STATED PROBLEM:
Present the records below as a Markdown table with the columns Number and Record line, giving each non-blank line its own row in order.
--- DATA FOR PROCESSING ---
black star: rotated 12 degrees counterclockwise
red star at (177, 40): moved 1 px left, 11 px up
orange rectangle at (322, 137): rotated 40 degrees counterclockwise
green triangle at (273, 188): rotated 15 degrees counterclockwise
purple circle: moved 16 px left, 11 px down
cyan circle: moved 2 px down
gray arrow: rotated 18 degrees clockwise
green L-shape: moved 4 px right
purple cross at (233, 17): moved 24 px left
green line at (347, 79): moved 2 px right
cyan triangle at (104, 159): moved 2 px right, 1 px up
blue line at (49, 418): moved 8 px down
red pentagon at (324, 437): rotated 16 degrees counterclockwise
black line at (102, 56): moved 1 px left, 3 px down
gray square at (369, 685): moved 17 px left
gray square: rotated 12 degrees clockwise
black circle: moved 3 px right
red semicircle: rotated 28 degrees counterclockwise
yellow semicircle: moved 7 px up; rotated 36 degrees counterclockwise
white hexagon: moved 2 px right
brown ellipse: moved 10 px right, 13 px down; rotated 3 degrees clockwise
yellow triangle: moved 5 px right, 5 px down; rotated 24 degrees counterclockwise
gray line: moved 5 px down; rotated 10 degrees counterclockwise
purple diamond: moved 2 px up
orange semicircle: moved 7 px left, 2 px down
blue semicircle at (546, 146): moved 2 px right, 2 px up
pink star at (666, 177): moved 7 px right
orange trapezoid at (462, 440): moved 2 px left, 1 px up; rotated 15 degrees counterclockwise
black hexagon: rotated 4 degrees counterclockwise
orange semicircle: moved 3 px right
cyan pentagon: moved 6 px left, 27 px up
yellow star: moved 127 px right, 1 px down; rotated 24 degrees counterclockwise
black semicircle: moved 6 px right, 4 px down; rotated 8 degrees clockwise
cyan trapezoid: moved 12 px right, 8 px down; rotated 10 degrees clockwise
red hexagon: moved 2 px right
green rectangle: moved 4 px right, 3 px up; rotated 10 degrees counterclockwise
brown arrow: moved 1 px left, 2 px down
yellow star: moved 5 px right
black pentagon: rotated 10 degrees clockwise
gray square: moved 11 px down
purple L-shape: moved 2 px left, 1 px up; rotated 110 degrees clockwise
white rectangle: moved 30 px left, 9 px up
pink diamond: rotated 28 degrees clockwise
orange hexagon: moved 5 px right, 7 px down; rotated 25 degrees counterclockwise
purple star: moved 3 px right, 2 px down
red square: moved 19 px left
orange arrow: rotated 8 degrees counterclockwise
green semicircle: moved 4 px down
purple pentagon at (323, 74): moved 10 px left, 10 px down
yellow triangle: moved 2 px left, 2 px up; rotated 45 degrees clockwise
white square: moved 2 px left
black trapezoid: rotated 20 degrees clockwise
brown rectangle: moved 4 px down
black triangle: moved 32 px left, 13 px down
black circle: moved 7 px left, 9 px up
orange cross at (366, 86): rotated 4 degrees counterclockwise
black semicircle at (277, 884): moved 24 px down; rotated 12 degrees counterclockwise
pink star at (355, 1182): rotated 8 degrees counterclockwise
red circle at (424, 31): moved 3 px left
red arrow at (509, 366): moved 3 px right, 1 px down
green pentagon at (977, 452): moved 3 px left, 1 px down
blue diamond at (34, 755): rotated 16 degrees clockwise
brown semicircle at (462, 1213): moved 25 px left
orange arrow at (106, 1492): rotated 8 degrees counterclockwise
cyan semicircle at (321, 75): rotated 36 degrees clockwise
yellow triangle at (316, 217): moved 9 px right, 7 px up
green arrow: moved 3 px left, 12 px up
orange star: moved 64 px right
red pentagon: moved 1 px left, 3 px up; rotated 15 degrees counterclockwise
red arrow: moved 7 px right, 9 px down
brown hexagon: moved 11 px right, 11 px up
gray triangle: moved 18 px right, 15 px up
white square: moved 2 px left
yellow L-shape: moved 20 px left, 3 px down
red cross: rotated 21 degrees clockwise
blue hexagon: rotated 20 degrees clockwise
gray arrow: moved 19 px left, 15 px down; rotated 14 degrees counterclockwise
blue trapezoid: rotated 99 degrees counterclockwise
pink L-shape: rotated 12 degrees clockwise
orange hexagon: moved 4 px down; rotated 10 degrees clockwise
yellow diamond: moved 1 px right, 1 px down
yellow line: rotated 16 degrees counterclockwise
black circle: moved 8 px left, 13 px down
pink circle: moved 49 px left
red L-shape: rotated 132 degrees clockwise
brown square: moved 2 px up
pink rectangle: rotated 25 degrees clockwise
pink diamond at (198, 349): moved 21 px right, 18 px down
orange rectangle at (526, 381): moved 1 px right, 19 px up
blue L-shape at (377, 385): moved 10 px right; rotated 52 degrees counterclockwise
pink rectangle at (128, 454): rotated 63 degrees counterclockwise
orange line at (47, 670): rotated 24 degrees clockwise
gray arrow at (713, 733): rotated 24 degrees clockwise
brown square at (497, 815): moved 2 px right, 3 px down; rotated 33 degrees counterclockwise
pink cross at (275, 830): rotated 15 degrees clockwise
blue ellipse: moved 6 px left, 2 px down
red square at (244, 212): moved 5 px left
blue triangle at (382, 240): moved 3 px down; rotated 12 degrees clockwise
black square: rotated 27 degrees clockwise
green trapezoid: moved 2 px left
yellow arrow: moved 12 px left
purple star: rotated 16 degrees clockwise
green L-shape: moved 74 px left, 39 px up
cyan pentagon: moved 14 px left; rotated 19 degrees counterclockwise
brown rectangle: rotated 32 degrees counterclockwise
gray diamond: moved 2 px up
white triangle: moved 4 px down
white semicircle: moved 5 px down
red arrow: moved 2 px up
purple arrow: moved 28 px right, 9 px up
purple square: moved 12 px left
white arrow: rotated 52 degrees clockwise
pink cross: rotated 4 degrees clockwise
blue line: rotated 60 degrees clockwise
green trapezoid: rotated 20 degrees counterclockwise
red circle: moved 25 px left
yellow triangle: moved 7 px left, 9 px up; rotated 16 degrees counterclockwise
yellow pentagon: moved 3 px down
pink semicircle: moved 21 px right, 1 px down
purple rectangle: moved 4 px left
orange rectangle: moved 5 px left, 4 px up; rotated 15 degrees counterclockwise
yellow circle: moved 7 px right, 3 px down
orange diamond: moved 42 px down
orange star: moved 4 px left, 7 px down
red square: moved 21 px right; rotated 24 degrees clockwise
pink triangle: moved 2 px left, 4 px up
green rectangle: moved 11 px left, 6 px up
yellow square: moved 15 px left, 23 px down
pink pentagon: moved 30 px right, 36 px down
---
OUTPUT FOR THIS TASK:
| Number | Record line |
|---|---|
| 1 | black star: rotated 12 degrees counterclockwise |
| 2 | red star at (177, 40): moved 1 px left, 11 px up |
| 3 | orange rectangle at (322, 137): rotated 40 degrees counterclockwise |
| 4 | green triangle at (273, 188): rotated 15 degrees counterclockwise |
| 5 | purple circle: moved 16 px left, 11 px down |
| 6 | cyan circle: moved 2 px down |
| 7 | gray arrow: rotated 18 degrees clockwise |
| 8 | green L-shape: moved 4 px right |
| 9 | purple cross at (233, 17): moved 24 px left |
| 10 | green line at (347, 79): moved 2 px right |
| 11 | cyan triangle at (104, 159): moved 2 px right, 1 px up |
| 12 | blue line at (49, 418): moved 8 px down |
| 13 | red pentagon at (324, 437): rotated 16 degrees counterclockwise |
| 14 | black line at (102, 56): moved 1 px left, 3 px down |
| 15 | gray square at (369, 685): moved 17 px left |
| 16 | gray square: rotated 12 degrees clockwise |
| 17 | black circle: moved 3 px right |
| 18 | red semicircle: rotated 28 degrees counterclockwise |
| 19 | yellow semicircle: moved 7 px up; rotated 36 degrees counterclockwise |
| 20 | white hexagon: moved 2 px right |
| 21 | brown ellipse: moved 10 px right, 13 px down; rotated 3 degrees clockwise |
| 22 | yellow triangle: moved 5 px right, 5 px down; rotated 24 degrees counterclockwise |
| 23 | gray line: moved 5 px down; rotated 10 degrees counterclockwise |
| 24 | purple diamond: moved 2 px up |
| 25 | orange semicircle: moved 7 px left, 2 px down |
| 26 | blue semicircle at (546, 146): moved 2 px right, 2 px up |
| 27 | pink star at (666, 177): moved 7 px right |
| 28 | orange trapezoid at (462, 440): moved 2 px left, 1 px up; rotated 15 degrees counterclockwise |
| 29 | black hexagon: rotated 4 degrees counterclockwise |
| 30 | orange semicircle: moved 3 px right |
| 31 | cyan pentagon: moved 6 px left, 27 px up |
| 32 | yellow star: moved 127 px right, 1 px down; rotated 24 degrees counterclockwise |
| 33 | black semicircle: moved 6 px right, 4 px down; rotated 8 degrees clockwise |
| 34 | cyan trapezoid: moved 12 px right, 8 px down; rotated 10 degrees clockwise |
| 35 | red hexagon: moved 2 px right |
| 36 | green rectangle: moved 4 px right, 3 px up; rotated 10 degrees counterclockwise |
| 37 | brown arrow: moved 1 px left, 2 px down |
| 38 | yellow star: moved 5 px right |
| 39 | black pentagon: rotated 10 degrees clockwise |
| 40 | gray square: moved 11 px down |
| 41 | purple L-shape: moved 2 px left, 1 px up; rotated 110 degrees clockwise |
| 42 | white rectangle: moved 30 px left, 9 px up |
| 43 | pink diamond: rotated 28 degrees clockwise |
| 44 | orange hexagon: moved 5 px right, 7 px down; rotated 25 degrees counterclockwise |
| 45 | purple star: moved 3 px right, 2 px down |
| 46 | red square: moved 19 px left |
| 47 | orange arrow: rotated 8 degrees counterclockwise |
| 48 | green semicircle: moved 4 px down |
| 49 | purple pentagon at (323, 74): moved 10 px left, 10 px down |
| 50 | yellow triangle: moved 2 px left, 2 px up; rotated 45 degrees clockwise |
| 51 | white square: moved 2 px left |
| 52 | black trapezoid: rotated 20 degrees clockwise |
| 53 | brown rectangle: moved 4 px down |
| 54 | black triangle: moved 32 px left, 13 px down |
| 55 | black circle: moved 7 px left, 9 px up |
| 56 | orange cross at (366, 86): rotated 4 degrees counterclockwise |
| 57 | black semicircle at (277, 884): moved 24 px down; rotated 12 degrees counterclockwise |
| 58 | pink star at (355, 1182): rotated 8 degrees counterclockwise |
| 59 | red circle at (424, 31): moved 3 px left |
| 60 | red arrow at (509, 366): moved 3 px right, 1 px down |
| 61 | green pentagon at (977, 452): moved 3 px left, 1 px down |
| 62 | blue diamond at (34, 755): rotated 16 degrees clockwise |
| 63 | brown semicircle at (462, 1213): moved 25 px left |
| 64 | orange arrow at (106, 1492): rotated 8 degrees counterclockwise |
| 65 | cyan semicircle at (321, 75): rotated 36 degrees clockwise |
| 66 | yellow triangle at (316, 217): moved 9 px right, 7 px up |
| 67 | green arrow: moved 3 px left, 12 px up |
| 68 | orange star: moved 64 px right |
| 69 | red pentagon: moved 1 px left, 3 px up; rotated 15 degrees counterclockwise |
| 70 | red arrow: moved 7 px right, 9 px down |
| 71 | brown hexagon: moved 11 px right, 11 px up |
| 72 | gray triangle: moved 18 px right, 15 px up |
| 73 | white square: moved 2 px left |
| 74 | yellow L-shape: moved 20 px left, 3 px down |
| 75 | red cross: rotated 21 degrees clockwise |
| 76 | blue hexagon: rotated 20 degrees clockwise |
| 77 | gray arrow: moved 19 px left, 15 px down; rotated 14 degrees counterclockwise |
| 78 | blue trapezoid: rotated 99 degrees counterclockwise |
| 79 | pink L-shape: rotated 12 degrees clockwise |
| 80 | orange hexagon: moved 4 px down; rotated 10 degrees clockwise |
| 81 | yellow diamond: moved 1 px right, 1 px down |
| 82 | yellow line: rotated 16 degrees counterclockwise |
| 83 | black circle: moved 8 px left, 13 px down |
| 84 | pink circle: moved 49 px left |
| 85 | red L-shape: rotated 132 degrees clockwise |
| 86 | brown square: moved 2 px up |
| 87 | pink rectangle: rotated 25 degrees clockwise |
| 88 | pink diamond at (198, 349): moved 21 px right, 18 px down |
| 89 | orange rectangle at (526, 381): moved 1 px right, 19 px up |
| 90 | blue L-shape at (377, 385): moved 10 px right; rotated 52 degrees counterclockwise |
| 91 | pink rectangle at (128, 454): rotated 63 degrees counterclockwise |
| 92 | orange line at (47, 670): rotated 24 degrees clockwise |
| 93 | gray arrow at (713, 733): rotated 24 degrees clockwise |
| 94 | brown square at (497, 815): moved 2 px right, 3 px down; rotated 33 degrees counterclockwise |
| 95 | pink cross at (275, 830): rotated 15 degrees clockwise |
| 96 | blue ellipse: moved 6 px left, 2 px down |
| 97 | red square at (244, 212): moved 5 px left |
| 98 | blue triangle at (382, 240): moved 3 px down; rotated 12 degrees clockwise |
| 99 | black square: rotated 27 degrees clockwise |
| 100 | green trapezoid: moved 2 px left |
| 101 | yellow arrow: moved 12 px left |
| 102 | purple star: rotated 16 degrees clockwise |
| 103 | green L-shape: moved 74 px left, 39 px up |
| 104 | cyan pentagon: moved 14 px left; rotated 19 degrees counterclockwise |
| 105 | brown rectangle: rotated 32 degrees counterclockwise |
| 106 | gray diamond: moved 2 px up |
| 107 | white triangle: moved 4 px down |
| 108 | white semicircle: moved 5 px down |
| 109 | red arrow: moved 2 px up |
| 110 | purple arrow: moved 28 px right, 9 px up |
| 111 | purple square: moved 12 px left |
| 112 | white arrow: rotated 52 degrees clockwise |
| 113 | pink cross: rotated 4 degrees clockwise |
| 114 | blue line: rotated 60 degrees clockwise |
| 115 | green trapezoid: rotated 20 degrees counterclockwise |
| 116 | red circle: moved 25 px left |
| 117 | yellow triangle: moved 7 px left, 9 px up; rotated 16 degrees counterclockwise |
| 118 | yellow pentagon: moved 3 px down |
| 119 | pink semicircle: moved 21 px right, 1 px down |
| 120 | purple rectangle: moved 4 px left |
| 121 | orange rectangle: moved 5 px left, 4 px up; rotated 15 degrees counterclockwise |
| 122 | yellow circle: moved 7 px right, 3 px down |
| 123 | orange diamond: moved 42 px down |
| 124 | orange star: moved 4 px left, 7 px down |
| 125 | red square: moved 21 px right; rotated 24 degrees clockwise |
| 126 | pink triangle: moved 2 px left, 4 px up |
| 127 | green rectangle: moved 11 px left, 6 px up |
| 128 | yellow square: moved 15 px left, 23 px down |
| 129 | pink pentagon: moved 30 px right, 36 px down |